Problem:
Take the line containing "camera: 70 degrees right, 15 degrees down" and all lines after it to the end of the records, and output them exactly.

* * *

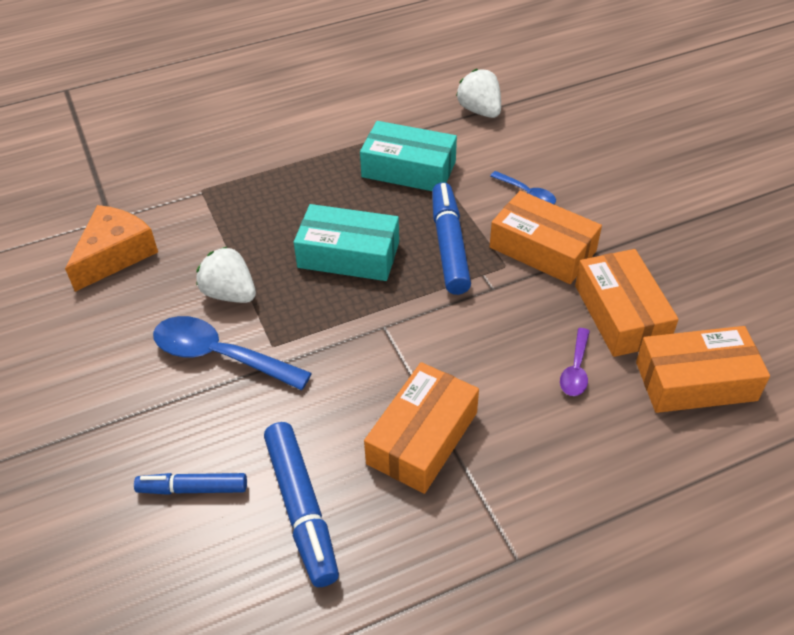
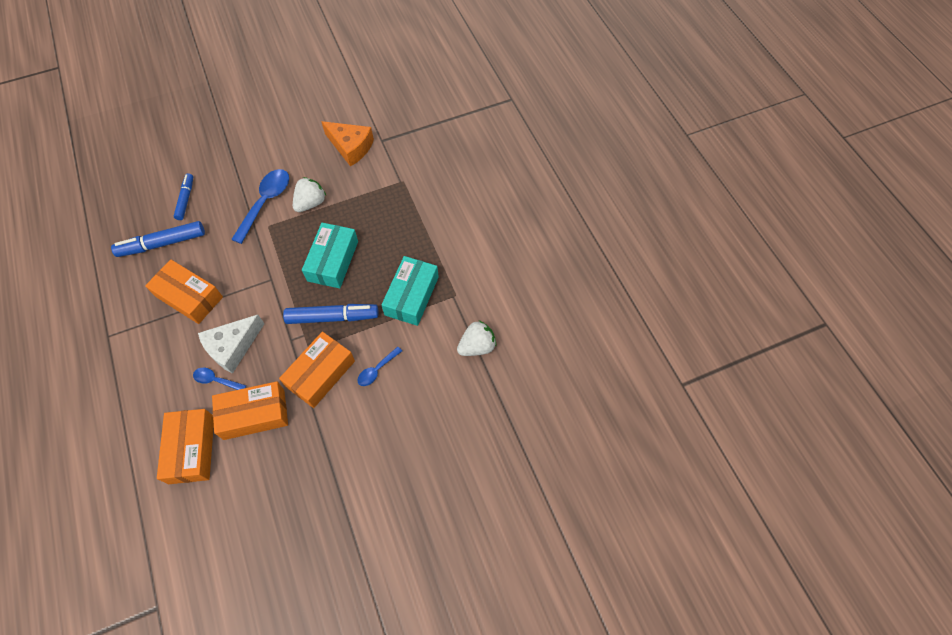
camera: 90 degrees right, 15 degrees up
(514, 358) = (232, 347): none -> white cheese
(576, 370) = (216, 380): purple spoon -> blue spoon

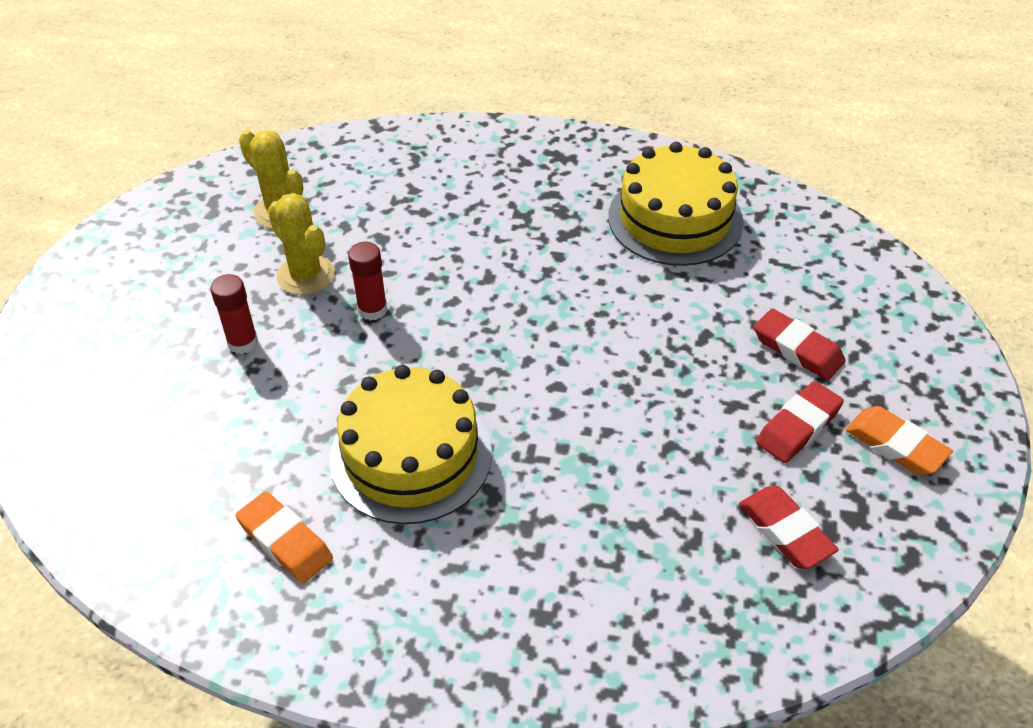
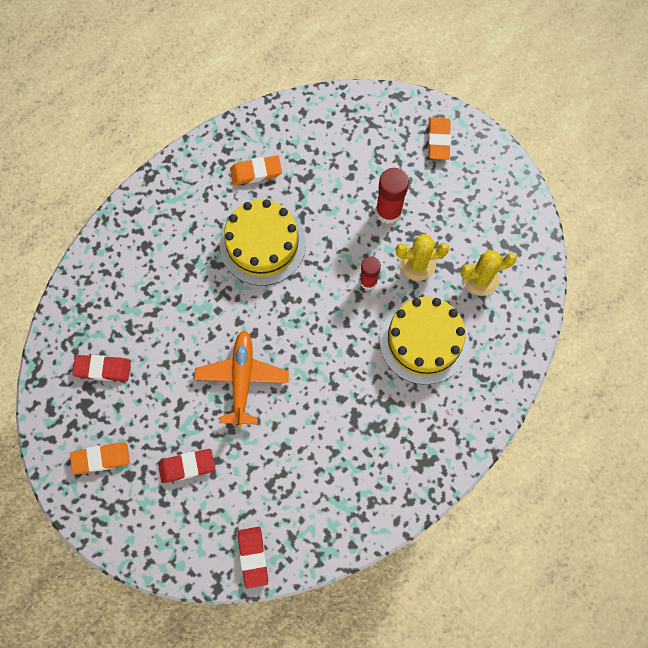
camera: 125 degrees right, 25 degrees up
(76, 347) = (438, 140): none -> orange eraser
(243, 342) = (388, 211): red glue stick -> red glue stick, size x1.53
(631, 361) = (242, 379): none -> orange plane
(675, 219) = (323, 485): yellow cake -> yellow cake (424, 341)
(798, 426) = (145, 423): red eraser -> red eraser (253, 557)

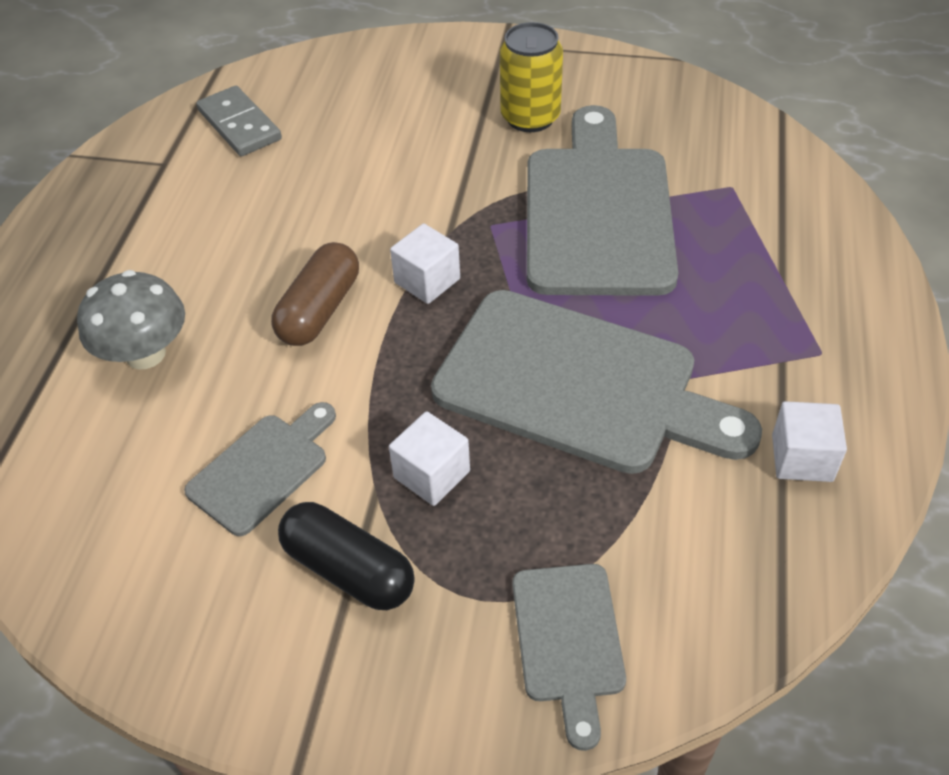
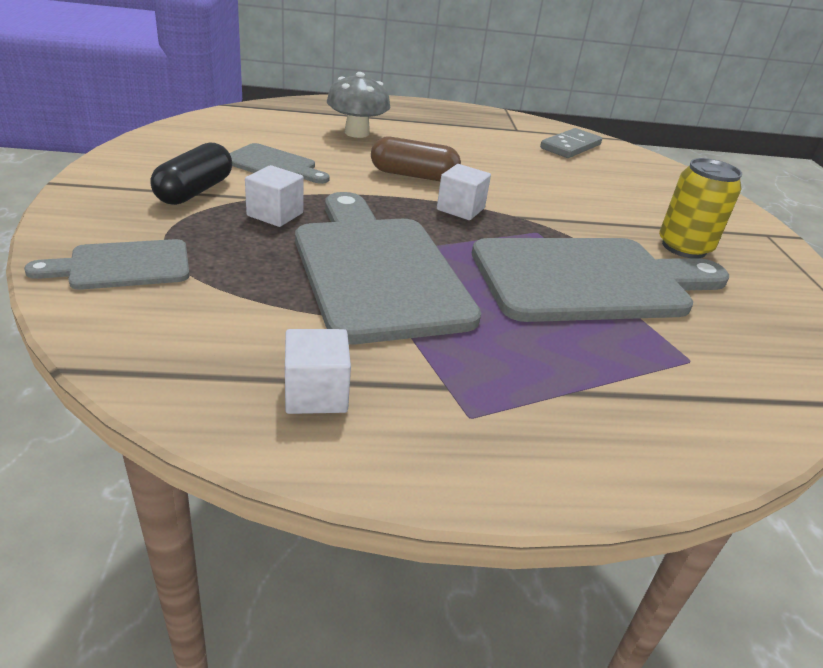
camera: 70 degrees right, 15 degrees down
(578, 384) = (376, 270): grey cutting board -> grey cutting board turned 150 degrees clockwise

* * *

Task output:
camera: 70 degrees right, 15 degrees down
(578, 384) = (376, 270): grey cutting board -> grey cutting board turned 150 degrees clockwise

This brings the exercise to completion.